#### [ASSIGNMENT]
Up to and including the line with "none -> capsule (cobalt) [416 816]", restate every line of the records below word for word, from the first line on, leaving out the pictures.

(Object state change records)
===============

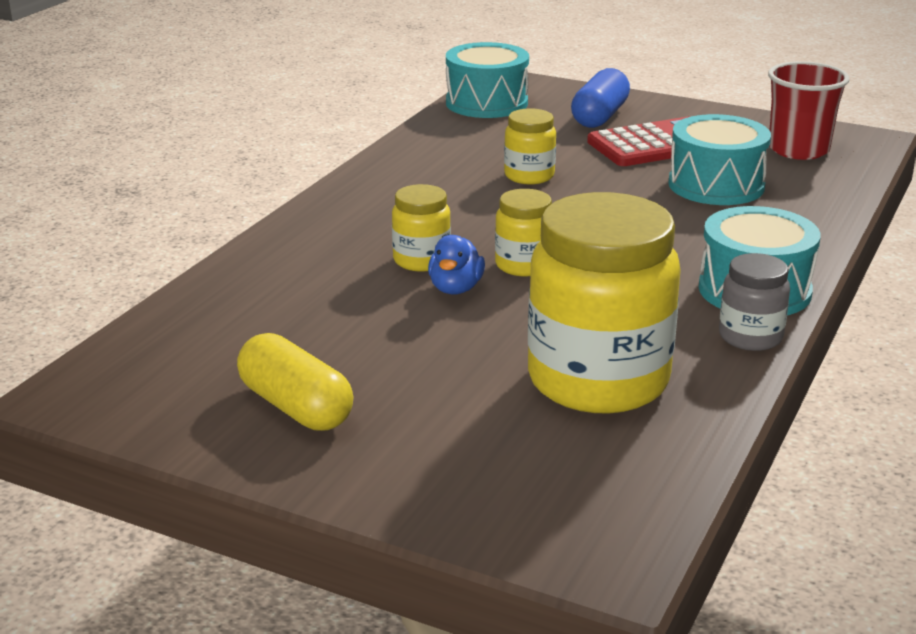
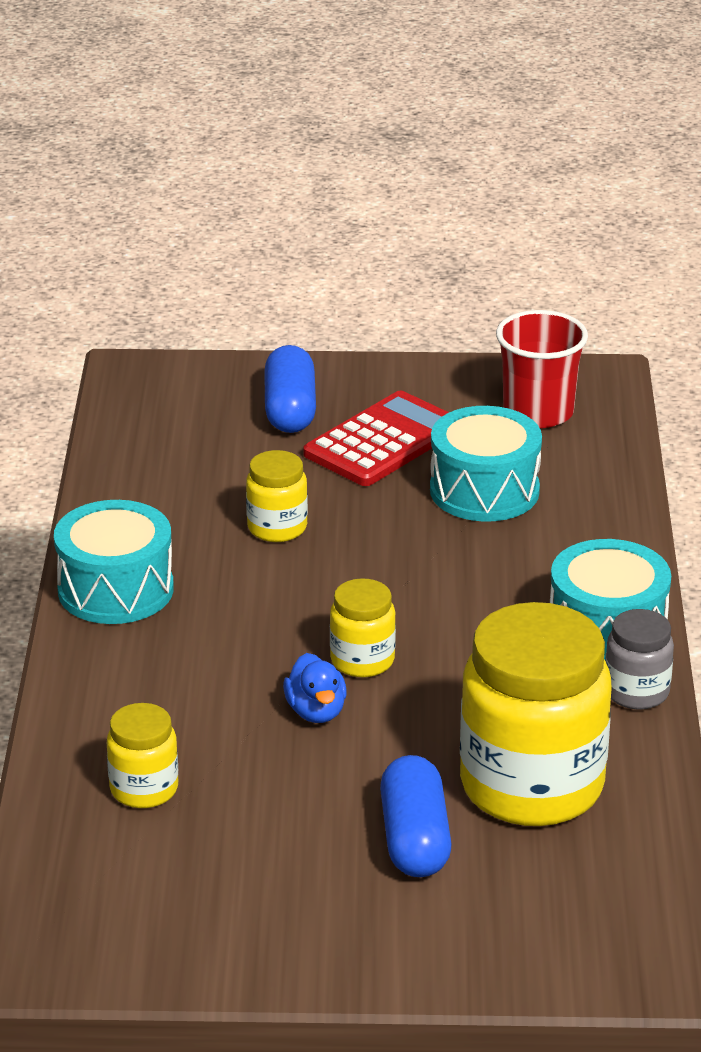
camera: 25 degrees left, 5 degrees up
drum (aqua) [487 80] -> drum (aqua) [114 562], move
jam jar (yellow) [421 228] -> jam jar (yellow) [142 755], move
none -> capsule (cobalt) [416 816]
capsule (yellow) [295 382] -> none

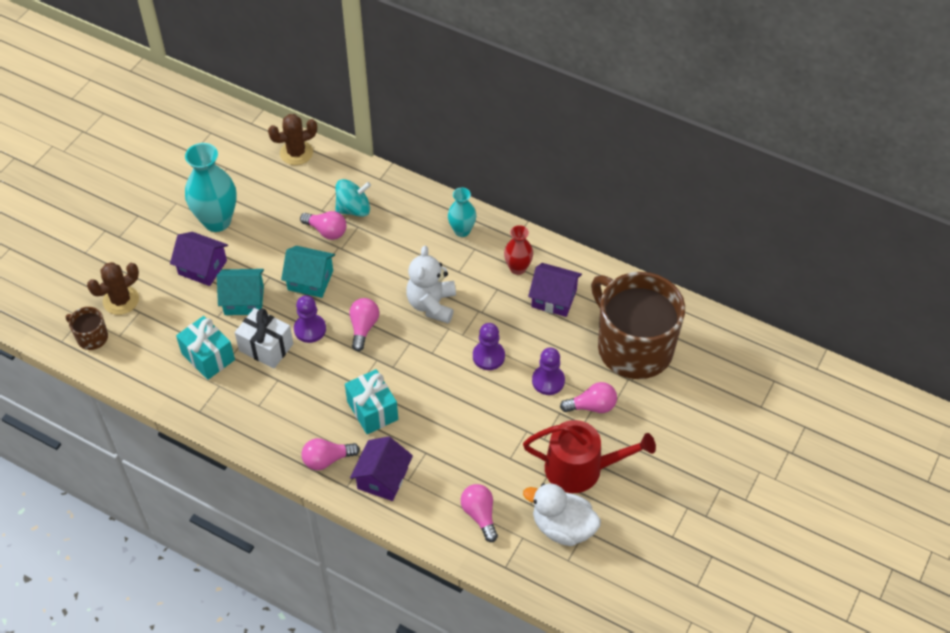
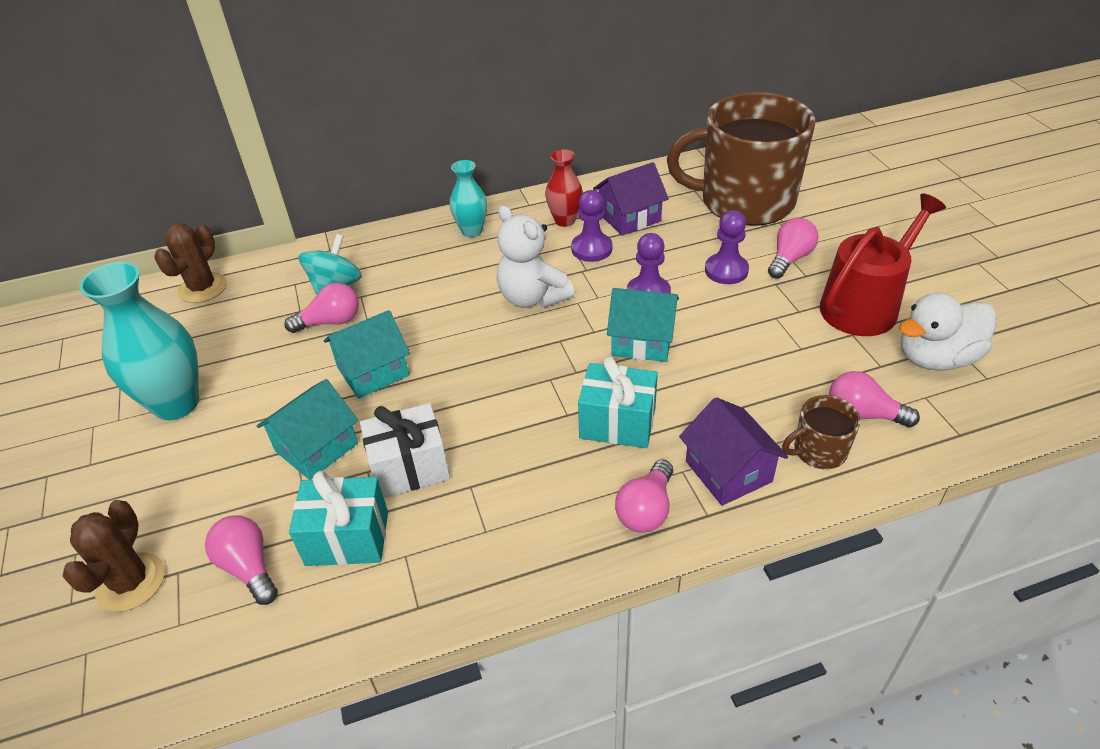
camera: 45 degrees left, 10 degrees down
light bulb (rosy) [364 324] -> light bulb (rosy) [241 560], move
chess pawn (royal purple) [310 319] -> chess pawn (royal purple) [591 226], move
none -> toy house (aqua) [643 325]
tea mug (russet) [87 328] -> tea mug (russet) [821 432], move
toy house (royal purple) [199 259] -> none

===============

#### [OUTPUT BELOW]
camera: 25 degrees left, 5 degrees up
drum (aqua) [487 80] -> drum (aqua) [114 562], move
jam jar (yellow) [421 228] -> jam jar (yellow) [142 755], move
none -> capsule (cobalt) [416 816]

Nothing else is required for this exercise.